→ **PROMPT**
Everything from the line holding "(527, 448) = (243, 346): white" through the last line below is needed; please reproduce those lines exactly, adding nothing.

→ **MATERIAL SHOWN**
=======
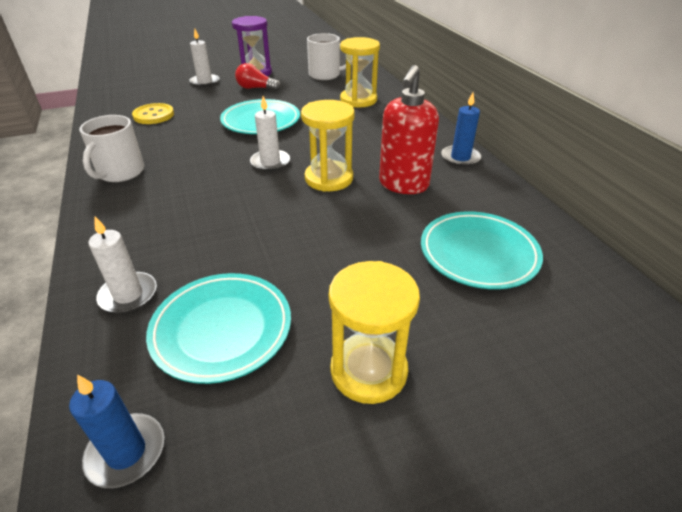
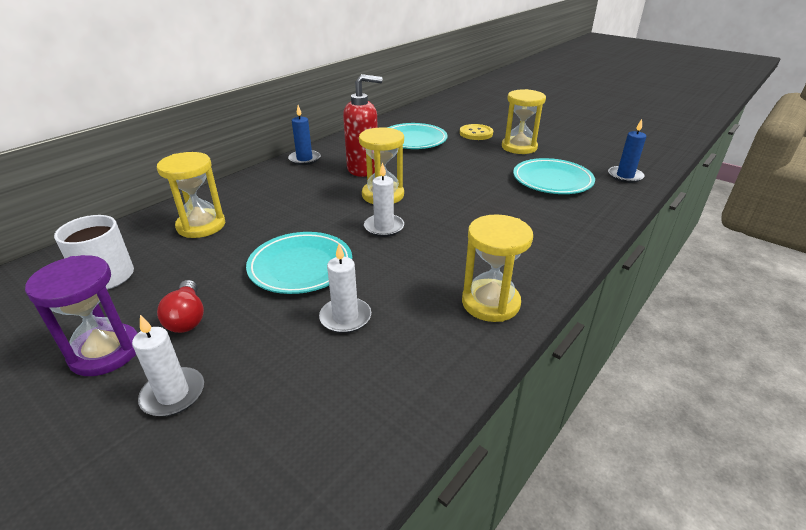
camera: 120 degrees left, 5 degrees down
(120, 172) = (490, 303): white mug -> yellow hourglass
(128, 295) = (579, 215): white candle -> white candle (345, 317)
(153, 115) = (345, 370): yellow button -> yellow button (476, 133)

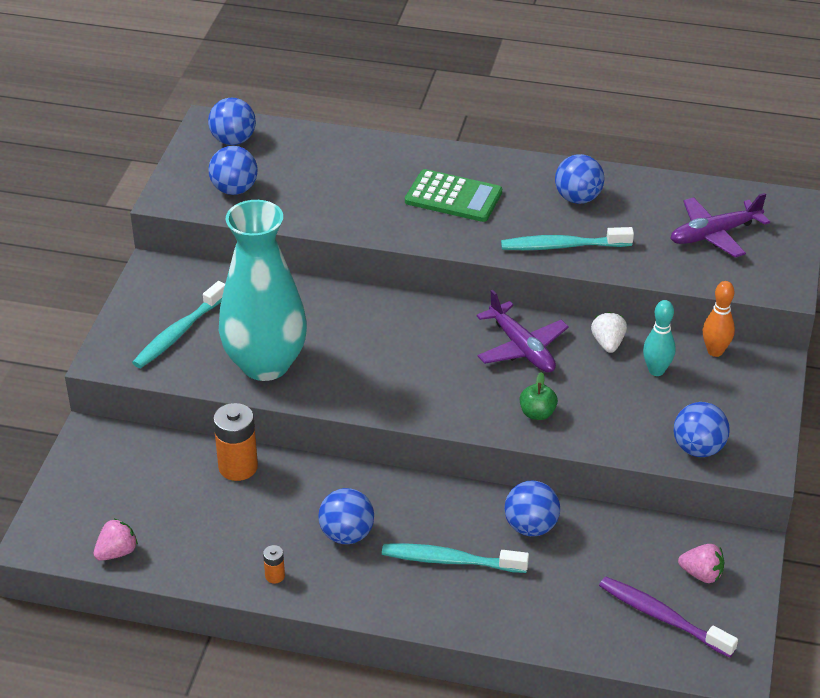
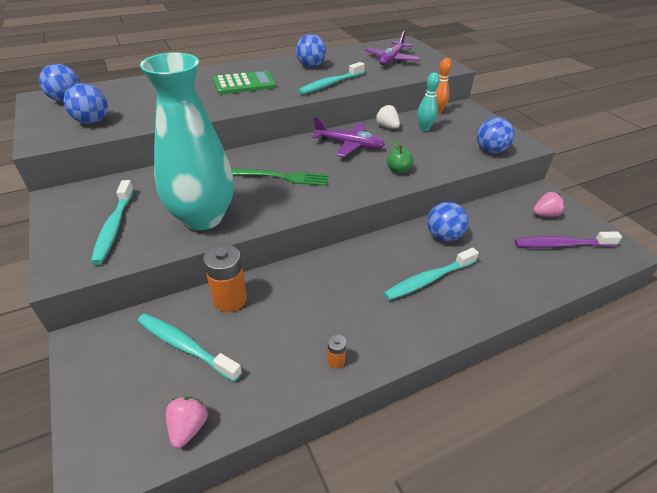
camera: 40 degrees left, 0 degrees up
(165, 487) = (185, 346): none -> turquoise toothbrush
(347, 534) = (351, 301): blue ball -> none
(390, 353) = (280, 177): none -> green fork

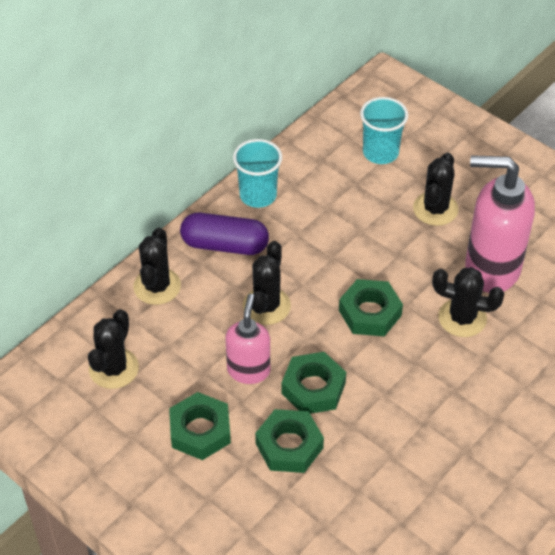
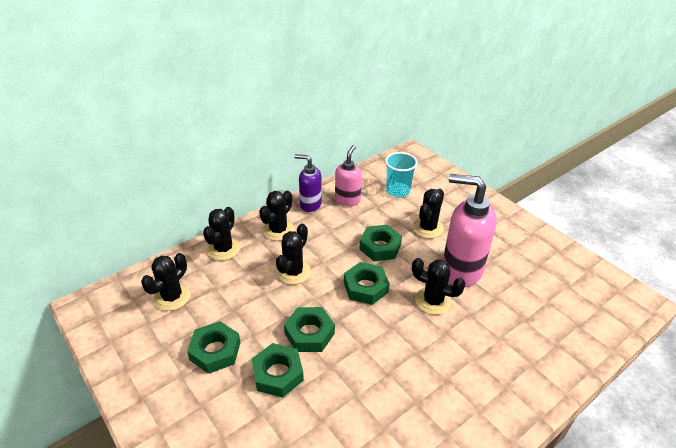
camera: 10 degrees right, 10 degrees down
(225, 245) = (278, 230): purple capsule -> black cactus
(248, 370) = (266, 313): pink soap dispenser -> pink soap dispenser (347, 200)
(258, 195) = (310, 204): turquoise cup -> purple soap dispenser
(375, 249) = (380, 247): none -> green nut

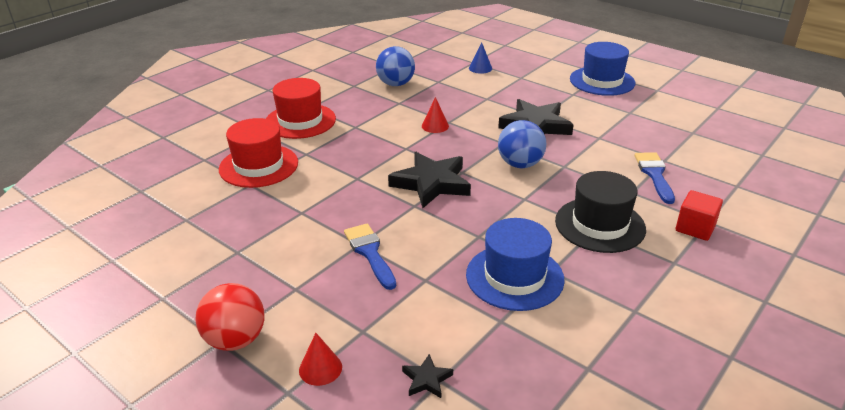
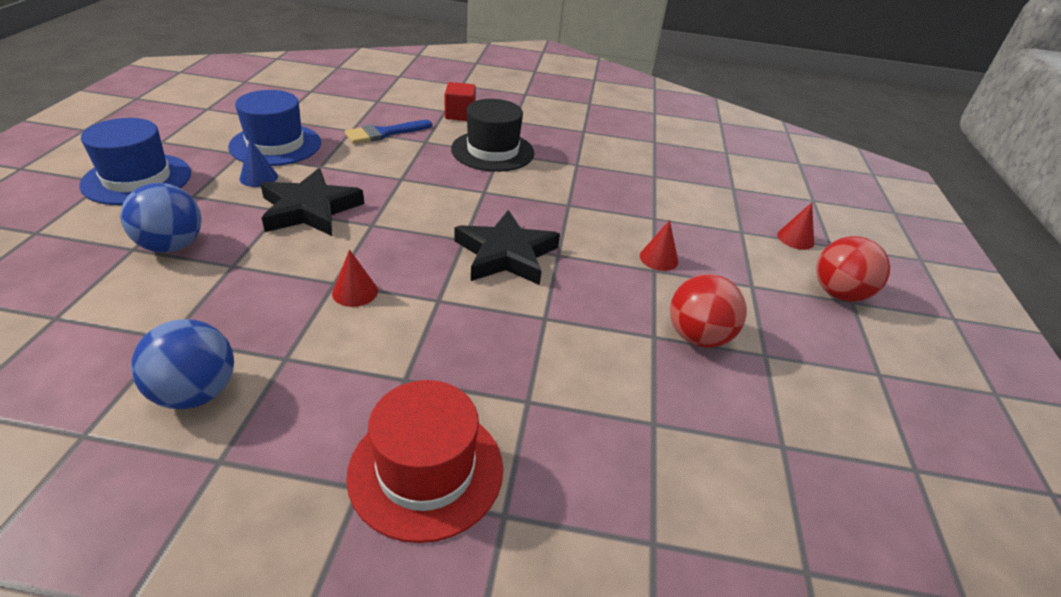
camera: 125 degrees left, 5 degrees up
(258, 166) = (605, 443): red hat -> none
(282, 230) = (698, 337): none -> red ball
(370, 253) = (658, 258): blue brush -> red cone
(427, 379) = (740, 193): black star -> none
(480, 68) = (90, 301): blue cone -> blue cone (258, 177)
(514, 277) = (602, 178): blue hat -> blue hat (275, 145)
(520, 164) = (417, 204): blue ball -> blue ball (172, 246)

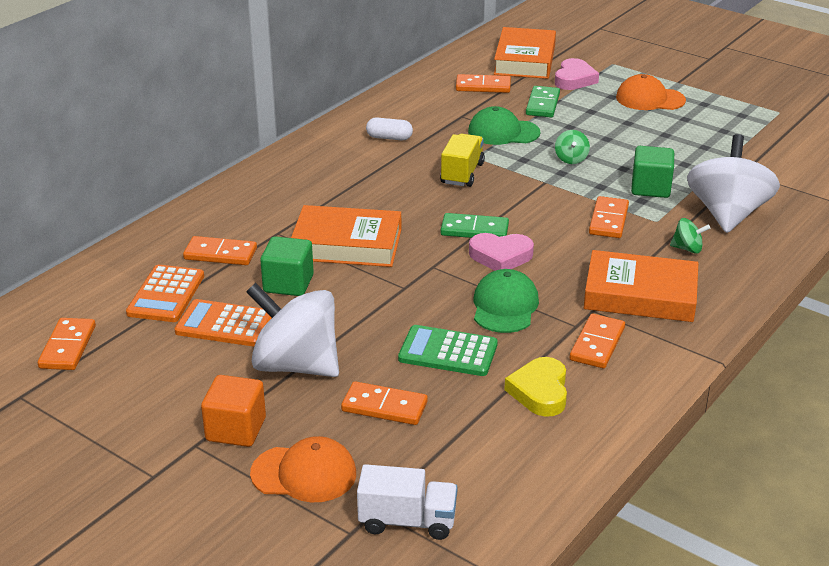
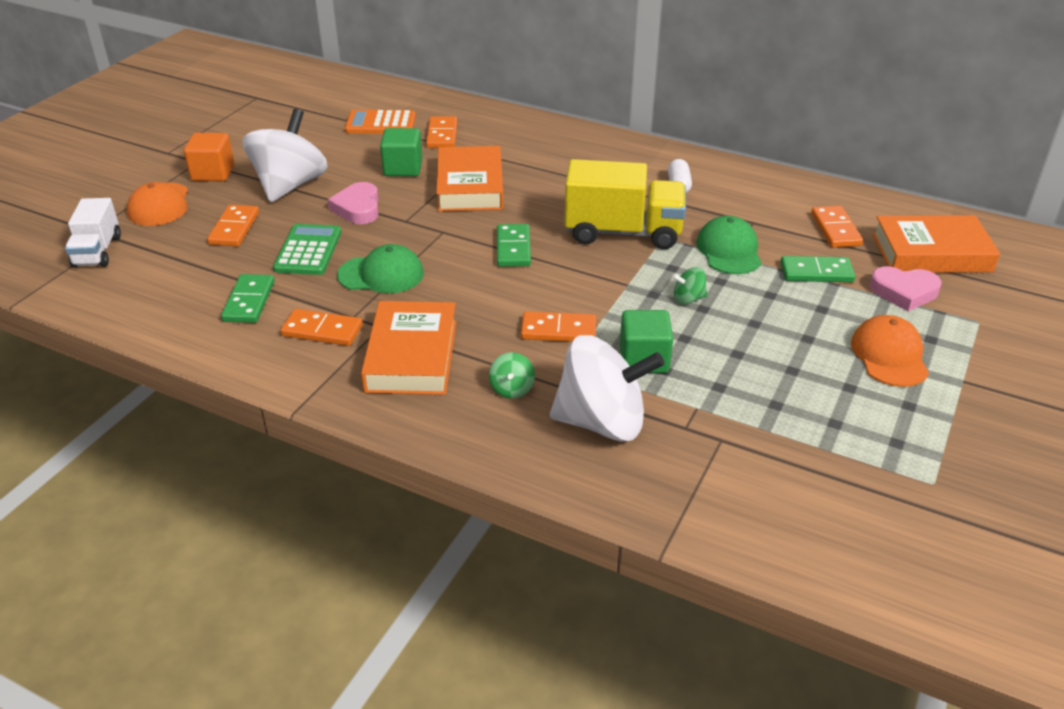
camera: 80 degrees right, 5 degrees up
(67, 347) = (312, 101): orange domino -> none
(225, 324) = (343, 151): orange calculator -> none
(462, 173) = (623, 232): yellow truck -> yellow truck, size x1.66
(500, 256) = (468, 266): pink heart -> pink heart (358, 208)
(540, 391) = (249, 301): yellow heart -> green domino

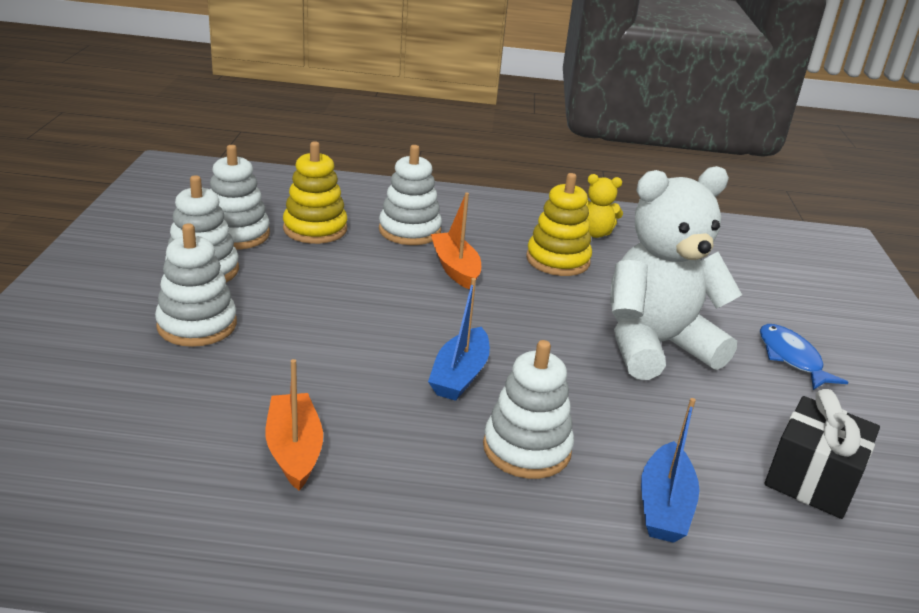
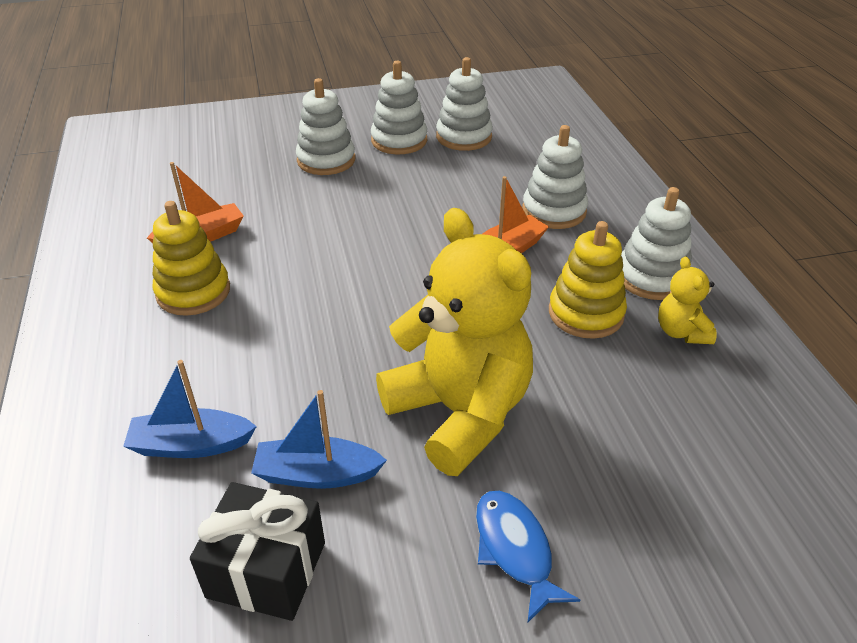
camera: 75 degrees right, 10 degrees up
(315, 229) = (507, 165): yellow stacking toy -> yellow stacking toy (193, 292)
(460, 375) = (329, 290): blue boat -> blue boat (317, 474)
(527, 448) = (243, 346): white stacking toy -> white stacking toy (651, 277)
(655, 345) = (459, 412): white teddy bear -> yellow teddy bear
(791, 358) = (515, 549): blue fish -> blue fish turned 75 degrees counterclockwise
=======
→ **REPLY TO THE TASK**
(527, 448) = (243, 346): white stacking toy -> white stacking toy (651, 277)
(655, 345) = (459, 412): white teddy bear -> yellow teddy bear
(791, 358) = (515, 549): blue fish -> blue fish turned 75 degrees counterclockwise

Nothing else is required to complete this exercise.